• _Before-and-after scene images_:
+ + + + + + +

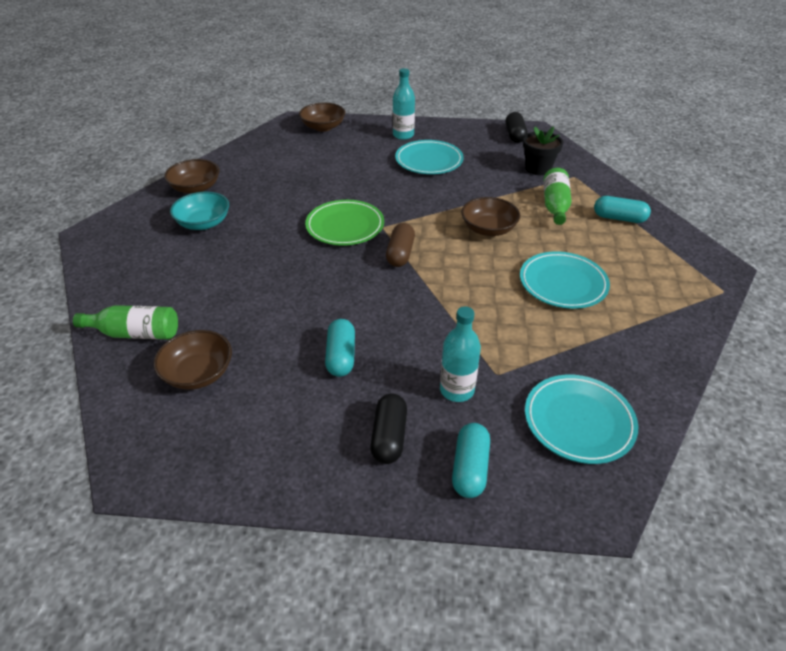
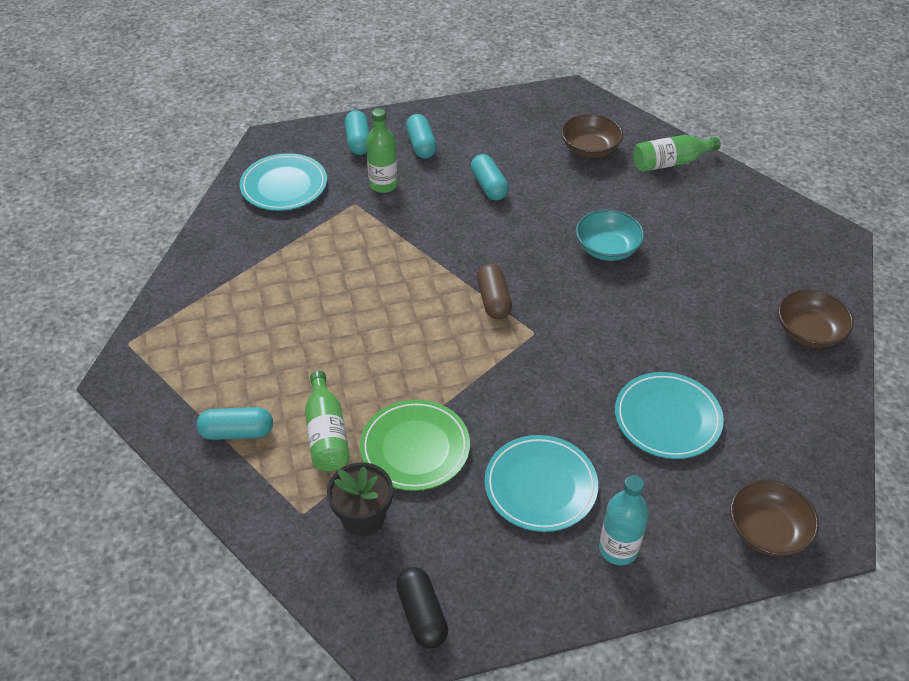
camera: 160 degrees right, 5 degrees up
(203, 223) = (739, 282): turquoise bowl -> turquoise bowl (607, 248)
(345, 226) = (579, 322): green plate -> green plate (415, 448)
(389, 437) = (421, 145): black capsule -> turquoise capsule
(457, 390) = (383, 185): turquoise bottle -> green bottle
(488, 229) = (406, 364): brown bowl -> none
(563, 283) = (306, 308): turquoise plate -> turquoise plate (667, 418)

+ + + + + + +

• _Activity_: Reproduce exactly the entries from their first line through the line containing "(488, 229) = (406, 364): brown bowl -> none", including both, and omit any pictures.

• _Your response_:
camera: 160 degrees right, 5 degrees up
(203, 223) = (739, 282): turquoise bowl -> turquoise bowl (607, 248)
(345, 226) = (579, 322): green plate -> green plate (415, 448)
(389, 437) = (421, 145): black capsule -> turquoise capsule
(457, 390) = (383, 185): turquoise bottle -> green bottle
(488, 229) = (406, 364): brown bowl -> none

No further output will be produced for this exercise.